About this task: Everything in the data below is to be reproduced without any deviation.

*** Data for the task ***

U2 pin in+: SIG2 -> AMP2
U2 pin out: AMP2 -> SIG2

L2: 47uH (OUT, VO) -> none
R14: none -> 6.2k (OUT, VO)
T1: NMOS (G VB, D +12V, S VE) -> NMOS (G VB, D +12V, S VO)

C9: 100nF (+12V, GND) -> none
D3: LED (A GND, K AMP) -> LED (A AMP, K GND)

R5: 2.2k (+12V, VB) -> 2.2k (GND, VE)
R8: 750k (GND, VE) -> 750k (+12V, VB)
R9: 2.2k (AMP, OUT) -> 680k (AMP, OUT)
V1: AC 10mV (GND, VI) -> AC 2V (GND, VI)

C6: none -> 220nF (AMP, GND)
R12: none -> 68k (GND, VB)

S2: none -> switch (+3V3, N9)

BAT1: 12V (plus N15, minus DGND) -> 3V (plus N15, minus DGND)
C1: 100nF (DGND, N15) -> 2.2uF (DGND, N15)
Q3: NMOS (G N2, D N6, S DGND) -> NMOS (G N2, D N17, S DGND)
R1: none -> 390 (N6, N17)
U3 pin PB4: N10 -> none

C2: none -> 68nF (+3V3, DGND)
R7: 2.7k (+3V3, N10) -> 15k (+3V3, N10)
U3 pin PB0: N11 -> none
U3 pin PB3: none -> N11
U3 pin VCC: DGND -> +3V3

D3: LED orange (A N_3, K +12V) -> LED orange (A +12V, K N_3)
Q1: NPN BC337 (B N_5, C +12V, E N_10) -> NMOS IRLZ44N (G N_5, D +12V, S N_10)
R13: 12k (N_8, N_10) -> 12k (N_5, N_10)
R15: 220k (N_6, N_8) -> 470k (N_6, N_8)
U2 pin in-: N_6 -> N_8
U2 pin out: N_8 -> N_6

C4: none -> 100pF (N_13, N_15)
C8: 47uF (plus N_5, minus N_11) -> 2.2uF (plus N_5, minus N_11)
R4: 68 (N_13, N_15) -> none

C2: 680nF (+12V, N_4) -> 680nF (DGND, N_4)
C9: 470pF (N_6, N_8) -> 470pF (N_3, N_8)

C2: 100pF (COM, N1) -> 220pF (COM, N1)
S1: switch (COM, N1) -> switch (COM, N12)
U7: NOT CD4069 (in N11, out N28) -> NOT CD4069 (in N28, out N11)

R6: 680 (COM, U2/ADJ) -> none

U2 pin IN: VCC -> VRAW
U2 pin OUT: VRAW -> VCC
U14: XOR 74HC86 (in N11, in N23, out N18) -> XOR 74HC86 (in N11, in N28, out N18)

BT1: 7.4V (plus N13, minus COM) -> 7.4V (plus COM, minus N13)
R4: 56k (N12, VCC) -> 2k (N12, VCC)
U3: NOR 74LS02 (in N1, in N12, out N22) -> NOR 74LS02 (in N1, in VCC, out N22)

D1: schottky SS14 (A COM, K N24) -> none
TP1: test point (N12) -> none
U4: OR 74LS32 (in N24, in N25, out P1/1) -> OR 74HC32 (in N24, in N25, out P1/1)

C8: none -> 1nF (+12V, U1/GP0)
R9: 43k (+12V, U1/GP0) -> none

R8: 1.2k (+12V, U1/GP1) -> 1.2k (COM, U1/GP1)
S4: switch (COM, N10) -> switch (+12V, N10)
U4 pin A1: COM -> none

*** End of Data for the task ***

Answer box:
U2 pin in+: SIG2 -> AMP2
U2 pin out: AMP2 -> SIG2

L2: 47uH (OUT, VO) -> none
R14: none -> 6.2k (OUT, VO)
T1: NMOS (G VB, D +12V, S VE) -> NMOS (G VB, D +12V, S VO)

C9: 100nF (+12V, GND) -> none
D3: LED (A GND, K AMP) -> LED (A AMP, K GND)

R5: 2.2k (+12V, VB) -> 2.2k (GND, VE)
R8: 750k (GND, VE) -> 750k (+12V, VB)
R9: 2.2k (AMP, OUT) -> 680k (AMP, OUT)
V1: AC 10mV (GND, VI) -> AC 2V (GND, VI)

C6: none -> 220nF (AMP, GND)
R12: none -> 68k (GND, VB)

S2: none -> switch (+3V3, N9)

BAT1: 12V (plus N15, minus DGND) -> 3V (plus N15, minus DGND)
C1: 100nF (DGND, N15) -> 2.2uF (DGND, N15)
Q3: NMOS (G N2, D N6, S DGND) -> NMOS (G N2, D N17, S DGND)
R1: none -> 390 (N6, N17)
U3 pin PB4: N10 -> none

C2: none -> 68nF (+3V3, DGND)
R7: 2.7k (+3V3, N10) -> 15k (+3V3, N10)
U3 pin PB0: N11 -> none
U3 pin PB3: none -> N11
U3 pin VCC: DGND -> +3V3

D3: LED orange (A N_3, K +12V) -> LED orange (A +12V, K N_3)
Q1: NPN BC337 (B N_5, C +12V, E N_10) -> NMOS IRLZ44N (G N_5, D +12V, S N_10)
R13: 12k (N_8, N_10) -> 12k (N_5, N_10)
R15: 220k (N_6, N_8) -> 470k (N_6, N_8)
U2 pin in-: N_6 -> N_8
U2 pin out: N_8 -> N_6

C4: none -> 100pF (N_13, N_15)
C8: 47uF (plus N_5, minus N_11) -> 2.2uF (plus N_5, minus N_11)
R4: 68 (N_13, N_15) -> none

C2: 680nF (+12V, N_4) -> 680nF (DGND, N_4)
C9: 470pF (N_6, N_8) -> 470pF (N_3, N_8)

C2: 100pF (COM, N1) -> 220pF (COM, N1)
S1: switch (COM, N1) -> switch (COM, N12)
U7: NOT CD4069 (in N11, out N28) -> NOT CD4069 (in N28, out N11)

R6: 680 (COM, U2/ADJ) -> none

U2 pin IN: VCC -> VRAW
U2 pin OUT: VRAW -> VCC
U14: XOR 74HC86 (in N11, in N23, out N18) -> XOR 74HC86 (in N11, in N28, out N18)

BT1: 7.4V (plus N13, minus COM) -> 7.4V (plus COM, minus N13)
R4: 56k (N12, VCC) -> 2k (N12, VCC)
U3: NOR 74LS02 (in N1, in N12, out N22) -> NOR 74LS02 (in N1, in VCC, out N22)

D1: schottky SS14 (A COM, K N24) -> none
TP1: test point (N12) -> none
U4: OR 74LS32 (in N24, in N25, out P1/1) -> OR 74HC32 (in N24, in N25, out P1/1)

C8: none -> 1nF (+12V, U1/GP0)
R9: 43k (+12V, U1/GP0) -> none

R8: 1.2k (+12V, U1/GP1) -> 1.2k (COM, U1/GP1)
S4: switch (COM, N10) -> switch (+12V, N10)
U4 pin A1: COM -> none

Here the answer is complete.